_Description of the task:_
Write out all of the records, keeping each one exactly as written.

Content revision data

· · · · ·

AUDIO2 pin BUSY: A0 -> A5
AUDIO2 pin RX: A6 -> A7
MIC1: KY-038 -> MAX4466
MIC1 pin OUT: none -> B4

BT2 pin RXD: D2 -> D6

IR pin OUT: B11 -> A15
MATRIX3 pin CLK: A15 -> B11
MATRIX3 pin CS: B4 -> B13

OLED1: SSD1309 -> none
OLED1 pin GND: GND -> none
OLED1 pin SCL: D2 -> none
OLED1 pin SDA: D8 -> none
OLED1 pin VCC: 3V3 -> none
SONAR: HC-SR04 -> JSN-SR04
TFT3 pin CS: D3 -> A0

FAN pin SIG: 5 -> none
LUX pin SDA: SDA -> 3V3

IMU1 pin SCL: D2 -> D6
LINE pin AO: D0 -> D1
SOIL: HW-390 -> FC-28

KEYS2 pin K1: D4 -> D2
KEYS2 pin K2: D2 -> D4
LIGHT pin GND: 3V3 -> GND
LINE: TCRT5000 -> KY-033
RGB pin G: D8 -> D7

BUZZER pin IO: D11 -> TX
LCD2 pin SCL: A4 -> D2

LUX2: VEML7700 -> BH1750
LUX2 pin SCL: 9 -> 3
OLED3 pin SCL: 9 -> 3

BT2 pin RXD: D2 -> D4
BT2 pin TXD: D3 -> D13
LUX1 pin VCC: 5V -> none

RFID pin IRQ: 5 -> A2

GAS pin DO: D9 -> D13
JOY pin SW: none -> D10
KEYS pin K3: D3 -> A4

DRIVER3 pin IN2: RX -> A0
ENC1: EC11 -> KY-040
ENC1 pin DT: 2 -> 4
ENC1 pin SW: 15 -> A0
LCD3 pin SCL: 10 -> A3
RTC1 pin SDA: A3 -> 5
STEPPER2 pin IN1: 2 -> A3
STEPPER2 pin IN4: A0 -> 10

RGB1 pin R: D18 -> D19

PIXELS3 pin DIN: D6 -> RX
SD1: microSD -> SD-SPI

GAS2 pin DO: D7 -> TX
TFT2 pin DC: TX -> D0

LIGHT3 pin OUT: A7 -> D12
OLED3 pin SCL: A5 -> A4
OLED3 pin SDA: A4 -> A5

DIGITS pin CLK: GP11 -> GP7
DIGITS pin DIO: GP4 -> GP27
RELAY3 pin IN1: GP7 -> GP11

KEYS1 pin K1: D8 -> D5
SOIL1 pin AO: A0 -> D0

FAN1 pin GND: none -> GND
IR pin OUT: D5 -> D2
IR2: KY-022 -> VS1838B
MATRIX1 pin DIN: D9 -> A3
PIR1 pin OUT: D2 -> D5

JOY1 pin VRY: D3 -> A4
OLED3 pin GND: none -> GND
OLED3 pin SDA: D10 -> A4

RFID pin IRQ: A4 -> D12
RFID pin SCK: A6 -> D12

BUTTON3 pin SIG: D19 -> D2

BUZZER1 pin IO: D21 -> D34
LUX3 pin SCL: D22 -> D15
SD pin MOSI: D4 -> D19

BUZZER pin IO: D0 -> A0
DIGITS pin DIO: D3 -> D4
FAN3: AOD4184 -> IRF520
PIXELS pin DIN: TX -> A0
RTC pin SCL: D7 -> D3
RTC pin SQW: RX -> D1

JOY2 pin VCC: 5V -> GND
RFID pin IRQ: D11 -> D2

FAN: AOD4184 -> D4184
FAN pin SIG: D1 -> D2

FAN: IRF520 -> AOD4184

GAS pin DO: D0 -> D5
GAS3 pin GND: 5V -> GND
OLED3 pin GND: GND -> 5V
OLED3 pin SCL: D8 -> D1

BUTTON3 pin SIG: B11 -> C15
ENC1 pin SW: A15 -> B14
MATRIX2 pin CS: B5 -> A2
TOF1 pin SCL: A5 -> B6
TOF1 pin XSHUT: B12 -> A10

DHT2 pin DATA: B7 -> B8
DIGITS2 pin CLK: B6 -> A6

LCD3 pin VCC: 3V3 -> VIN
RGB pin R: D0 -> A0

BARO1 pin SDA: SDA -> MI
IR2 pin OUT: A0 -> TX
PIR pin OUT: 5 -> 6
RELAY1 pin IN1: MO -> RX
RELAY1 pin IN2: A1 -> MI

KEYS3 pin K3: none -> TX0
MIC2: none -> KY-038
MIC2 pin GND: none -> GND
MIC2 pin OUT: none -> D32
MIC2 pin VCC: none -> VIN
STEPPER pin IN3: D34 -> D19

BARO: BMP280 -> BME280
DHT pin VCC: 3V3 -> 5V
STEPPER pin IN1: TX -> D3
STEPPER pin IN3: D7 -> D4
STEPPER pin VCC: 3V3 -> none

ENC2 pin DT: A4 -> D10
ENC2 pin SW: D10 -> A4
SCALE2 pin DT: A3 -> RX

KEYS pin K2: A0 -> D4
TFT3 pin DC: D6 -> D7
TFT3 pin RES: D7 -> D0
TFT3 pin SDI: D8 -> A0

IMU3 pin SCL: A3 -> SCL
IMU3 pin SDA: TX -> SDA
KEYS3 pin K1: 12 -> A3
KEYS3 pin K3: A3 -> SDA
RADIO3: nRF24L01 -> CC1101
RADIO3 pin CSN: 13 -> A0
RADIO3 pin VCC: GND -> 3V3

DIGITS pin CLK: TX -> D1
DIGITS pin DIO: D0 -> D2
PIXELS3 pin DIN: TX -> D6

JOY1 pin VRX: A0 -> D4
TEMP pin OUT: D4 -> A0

· · · · ·

_Worked solution:_
AUDIO2 pin BUSY: A0 -> A5
AUDIO2 pin RX: A6 -> A7
MIC1: KY-038 -> MAX4466
MIC1 pin OUT: none -> B4

BT2 pin RXD: D2 -> D6

IR pin OUT: B11 -> A15
MATRIX3 pin CLK: A15 -> B11
MATRIX3 pin CS: B4 -> B13

OLED1: SSD1309 -> none
OLED1 pin GND: GND -> none
OLED1 pin SCL: D2 -> none
OLED1 pin SDA: D8 -> none
OLED1 pin VCC: 3V3 -> none
SONAR: HC-SR04 -> JSN-SR04
TFT3 pin CS: D3 -> A0

FAN pin SIG: 5 -> none
LUX pin SDA: SDA -> 3V3

IMU1 pin SCL: D2 -> D6
LINE pin AO: D0 -> D1
SOIL: HW-390 -> FC-28

KEYS2 pin K1: D4 -> D2
KEYS2 pin K2: D2 -> D4
LIGHT pin GND: 3V3 -> GND
LINE: TCRT5000 -> KY-033
RGB pin G: D8 -> D7

BUZZER pin IO: D11 -> TX
LCD2 pin SCL: A4 -> D2

LUX2: VEML7700 -> BH1750
LUX2 pin SCL: 9 -> 3
OLED3 pin SCL: 9 -> 3

BT2 pin RXD: D2 -> D4
BT2 pin TXD: D3 -> D13
LUX1 pin VCC: 5V -> none

RFID pin IRQ: 5 -> A2

GAS pin DO: D9 -> D13
JOY pin SW: none -> D10
KEYS pin K3: D3 -> A4

DRIVER3 pin IN2: RX -> A0
ENC1: EC11 -> KY-040
ENC1 pin DT: 2 -> 4
ENC1 pin SW: 15 -> A0
LCD3 pin SCL: 10 -> A3
RTC1 pin SDA: A3 -> 5
STEPPER2 pin IN1: 2 -> A3
STEPPER2 pin IN4: A0 -> 10

RGB1 pin R: D18 -> D19

PIXELS3 pin DIN: D6 -> RX
SD1: microSD -> SD-SPI

GAS2 pin DO: D7 -> TX
TFT2 pin DC: TX -> D0

LIGHT3 pin OUT: A7 -> D12
OLED3 pin SCL: A5 -> A4
OLED3 pin SDA: A4 -> A5

DIGITS pin CLK: GP11 -> GP7
DIGITS pin DIO: GP4 -> GP27
RELAY3 pin IN1: GP7 -> GP11

KEYS1 pin K1: D8 -> D5
SOIL1 pin AO: A0 -> D0

FAN1 pin GND: none -> GND
IR pin OUT: D5 -> D2
IR2: KY-022 -> VS1838B
MATRIX1 pin DIN: D9 -> A3
PIR1 pin OUT: D2 -> D5

JOY1 pin VRY: D3 -> A4
OLED3 pin GND: none -> GND
OLED3 pin SDA: D10 -> A4

RFID pin IRQ: A4 -> D12
RFID pin SCK: A6 -> D12

BUTTON3 pin SIG: D19 -> D2

BUZZER1 pin IO: D21 -> D34
LUX3 pin SCL: D22 -> D15
SD pin MOSI: D4 -> D19

BUZZER pin IO: D0 -> A0
DIGITS pin DIO: D3 -> D4
FAN3: AOD4184 -> IRF520
PIXELS pin DIN: TX -> A0
RTC pin SCL: D7 -> D3
RTC pin SQW: RX -> D1

JOY2 pin VCC: 5V -> GND
RFID pin IRQ: D11 -> D2

FAN: AOD4184 -> D4184
FAN pin SIG: D1 -> D2

FAN: IRF520 -> AOD4184

GAS pin DO: D0 -> D5
GAS3 pin GND: 5V -> GND
OLED3 pin GND: GND -> 5V
OLED3 pin SCL: D8 -> D1

BUTTON3 pin SIG: B11 -> C15
ENC1 pin SW: A15 -> B14
MATRIX2 pin CS: B5 -> A2
TOF1 pin SCL: A5 -> B6
TOF1 pin XSHUT: B12 -> A10

DHT2 pin DATA: B7 -> B8
DIGITS2 pin CLK: B6 -> A6

LCD3 pin VCC: 3V3 -> VIN
RGB pin R: D0 -> A0

BARO1 pin SDA: SDA -> MI
IR2 pin OUT: A0 -> TX
PIR pin OUT: 5 -> 6
RELAY1 pin IN1: MO -> RX
RELAY1 pin IN2: A1 -> MI

KEYS3 pin K3: none -> TX0
MIC2: none -> KY-038
MIC2 pin GND: none -> GND
MIC2 pin OUT: none -> D32
MIC2 pin VCC: none -> VIN
STEPPER pin IN3: D34 -> D19

BARO: BMP280 -> BME280
DHT pin VCC: 3V3 -> 5V
STEPPER pin IN1: TX -> D3
STEPPER pin IN3: D7 -> D4
STEPPER pin VCC: 3V3 -> none

ENC2 pin DT: A4 -> D10
ENC2 pin SW: D10 -> A4
SCALE2 pin DT: A3 -> RX

KEYS pin K2: A0 -> D4
TFT3 pin DC: D6 -> D7
TFT3 pin RES: D7 -> D0
TFT3 pin SDI: D8 -> A0

IMU3 pin SCL: A3 -> SCL
IMU3 pin SDA: TX -> SDA
KEYS3 pin K1: 12 -> A3
KEYS3 pin K3: A3 -> SDA
RADIO3: nRF24L01 -> CC1101
RADIO3 pin CSN: 13 -> A0
RADIO3 pin VCC: GND -> 3V3

DIGITS pin CLK: TX -> D1
DIGITS pin DIO: D0 -> D2
PIXELS3 pin DIN: TX -> D6

JOY1 pin VRX: A0 -> D4
TEMP pin OUT: D4 -> A0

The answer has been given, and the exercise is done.